## INFORMATION PROVIDED
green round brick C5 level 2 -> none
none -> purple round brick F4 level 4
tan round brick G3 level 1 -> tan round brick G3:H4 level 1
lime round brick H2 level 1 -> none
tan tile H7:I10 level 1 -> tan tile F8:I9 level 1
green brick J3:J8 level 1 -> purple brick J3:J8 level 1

...

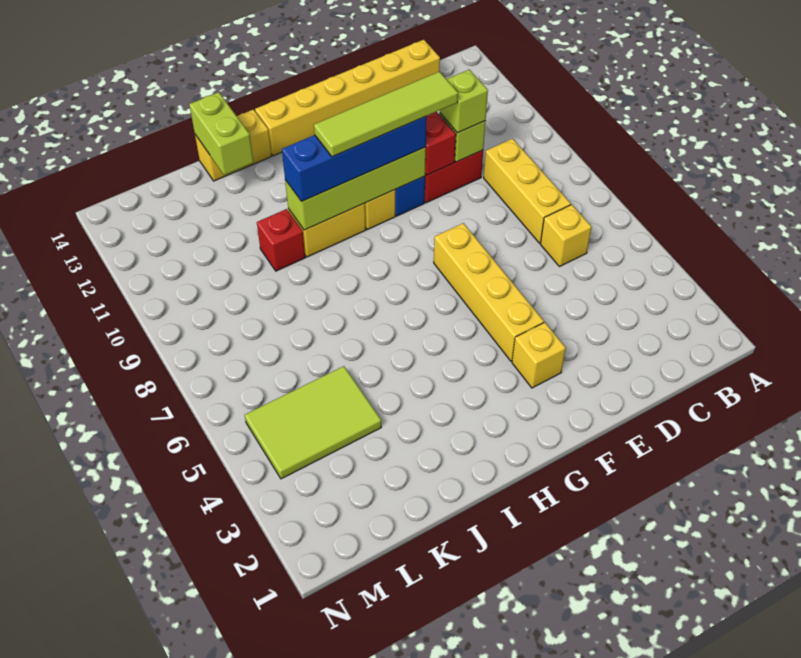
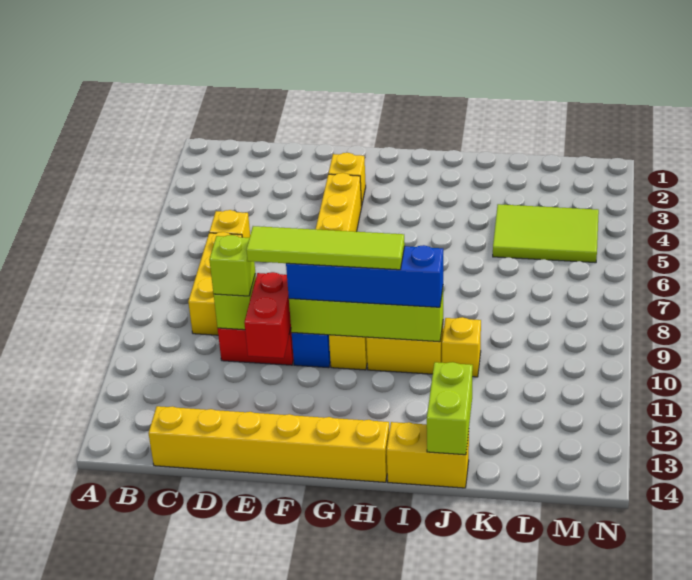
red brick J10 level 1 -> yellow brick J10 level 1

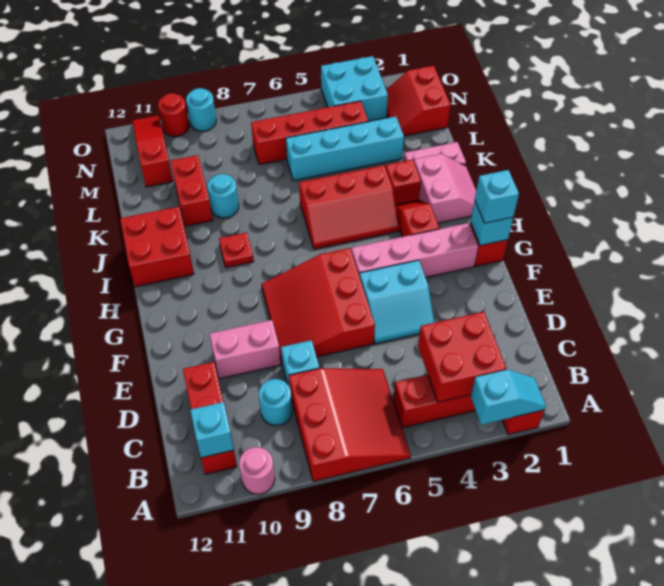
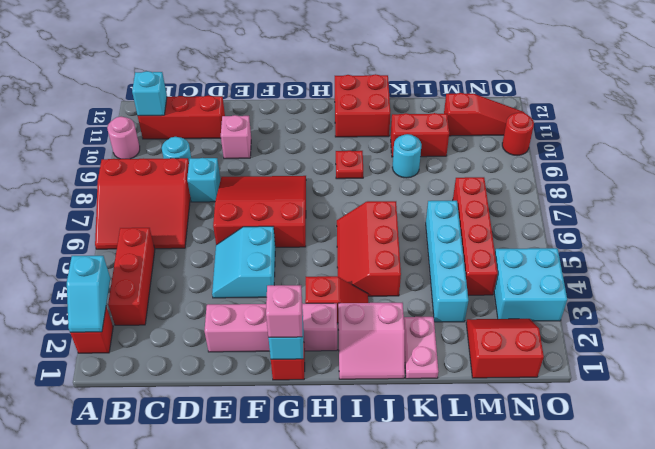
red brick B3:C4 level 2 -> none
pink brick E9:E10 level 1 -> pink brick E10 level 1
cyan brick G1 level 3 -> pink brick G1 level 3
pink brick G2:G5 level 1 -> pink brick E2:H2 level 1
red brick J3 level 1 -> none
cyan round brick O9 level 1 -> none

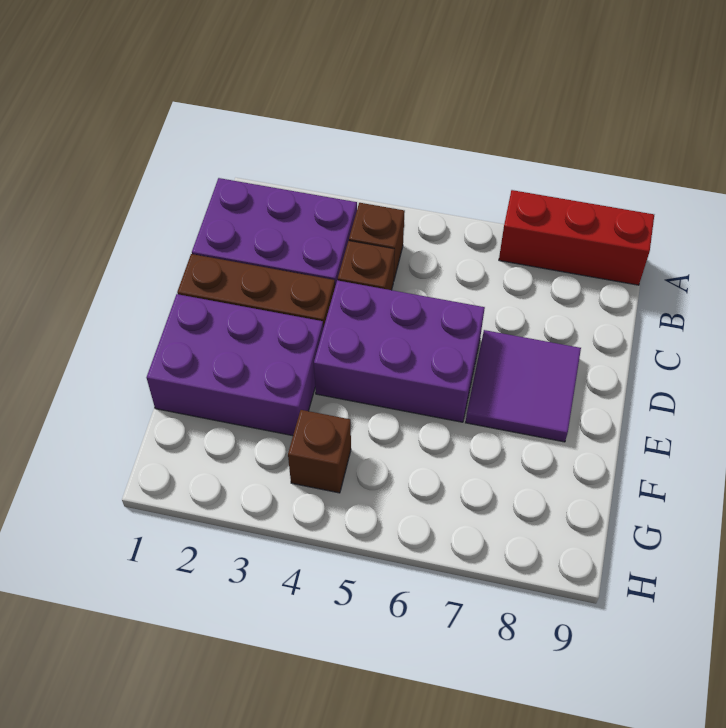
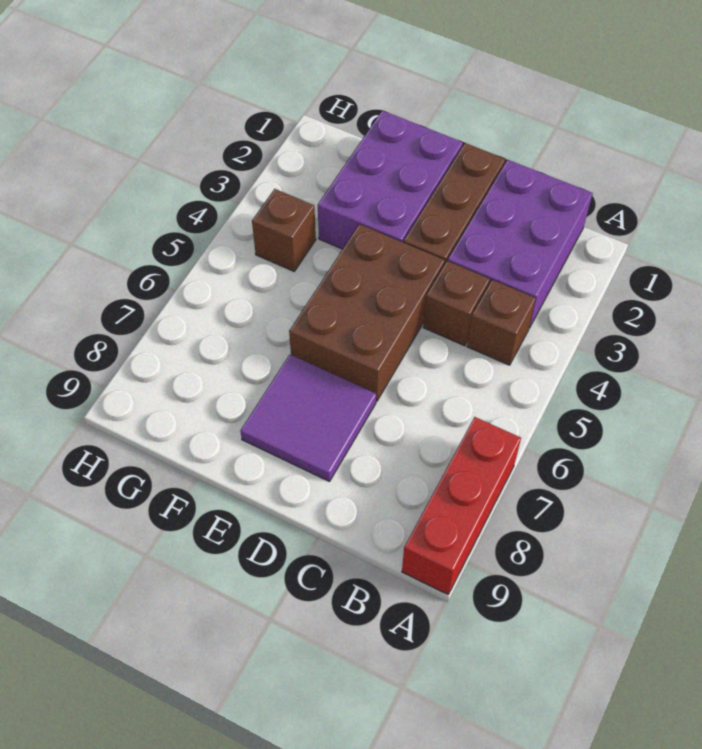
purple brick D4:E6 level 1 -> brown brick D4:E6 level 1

## DESCRIPTION OF THE TASK
Please return every line of the material above that includes "purple".

## ANSWER TO THE EXERCISE
none -> purple round brick F4 level 4
green brick J3:J8 level 1 -> purple brick J3:J8 level 1
purple brick D4:E6 level 1 -> brown brick D4:E6 level 1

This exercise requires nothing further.